RECORDED DATA -
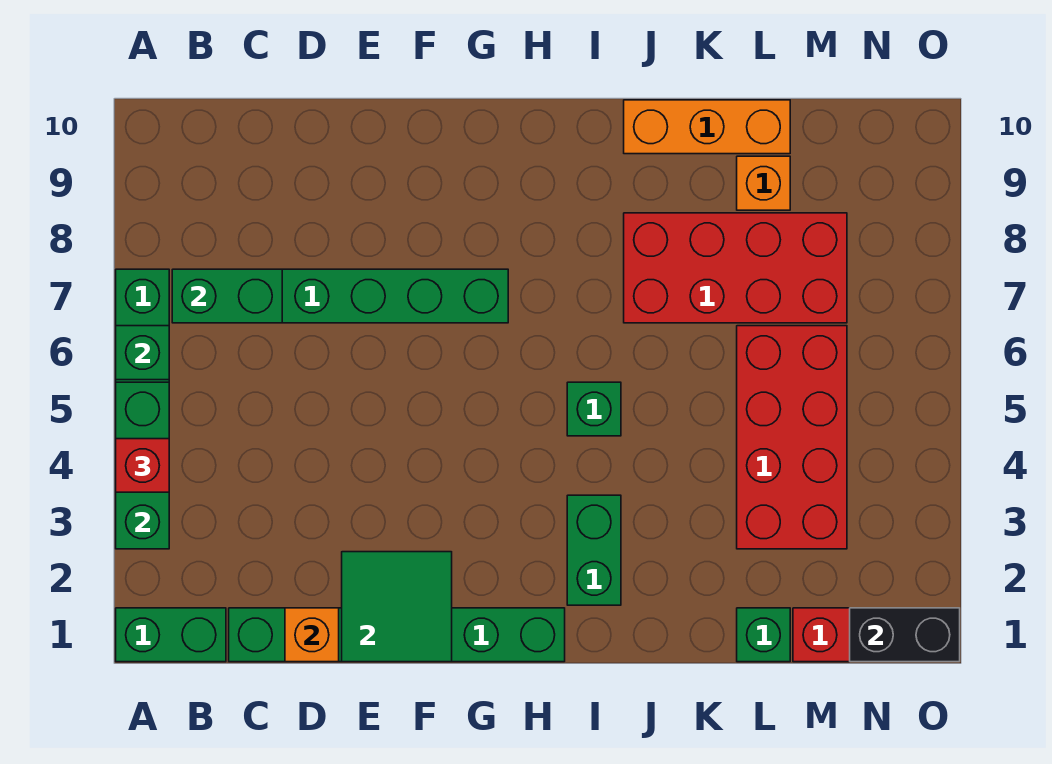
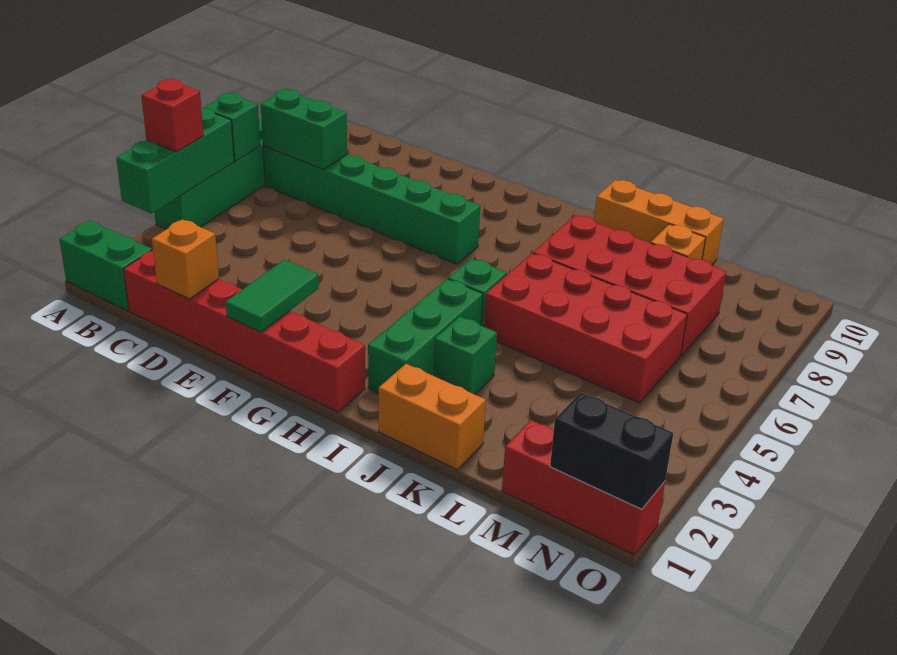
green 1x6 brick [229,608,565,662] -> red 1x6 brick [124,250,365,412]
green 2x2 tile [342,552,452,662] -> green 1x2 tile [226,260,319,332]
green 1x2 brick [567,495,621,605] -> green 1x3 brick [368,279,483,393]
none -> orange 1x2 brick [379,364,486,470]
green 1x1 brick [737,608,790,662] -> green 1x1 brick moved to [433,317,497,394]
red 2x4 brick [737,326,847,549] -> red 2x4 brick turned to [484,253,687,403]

--

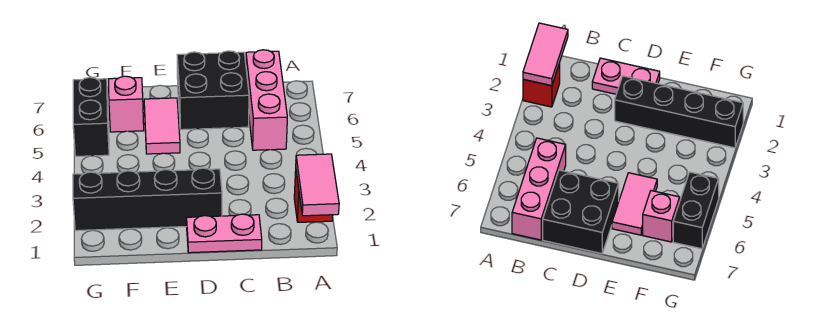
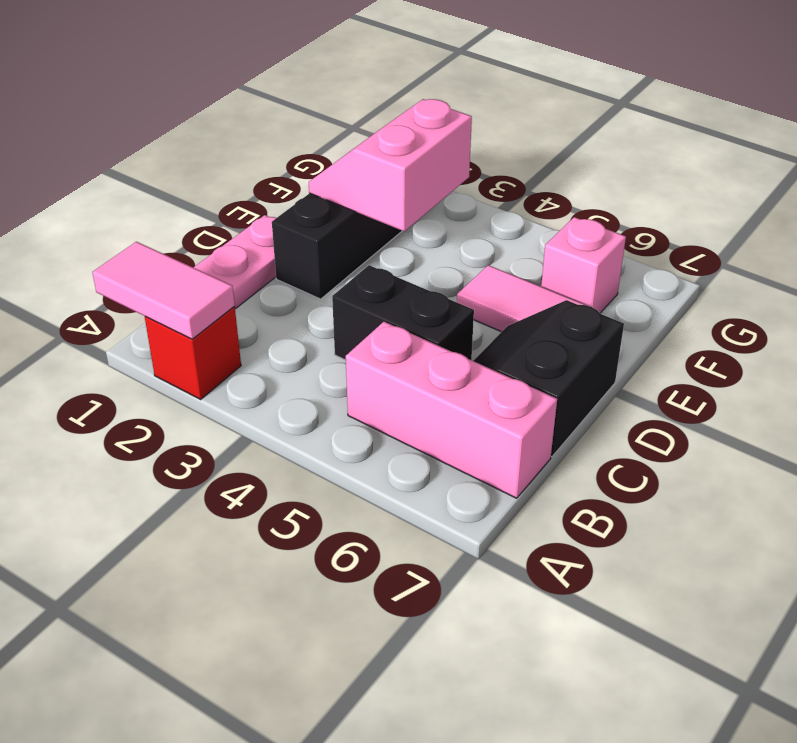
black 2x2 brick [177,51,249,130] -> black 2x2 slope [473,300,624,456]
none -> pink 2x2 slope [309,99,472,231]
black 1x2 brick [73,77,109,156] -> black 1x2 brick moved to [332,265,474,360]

PROBLEM TO WORK ON - Return, from the data, each line where the string "none" occurs.

ANSWER SECTION -
none -> orange 1x2 brick [379,364,486,470]
none -> pink 2x2 slope [309,99,472,231]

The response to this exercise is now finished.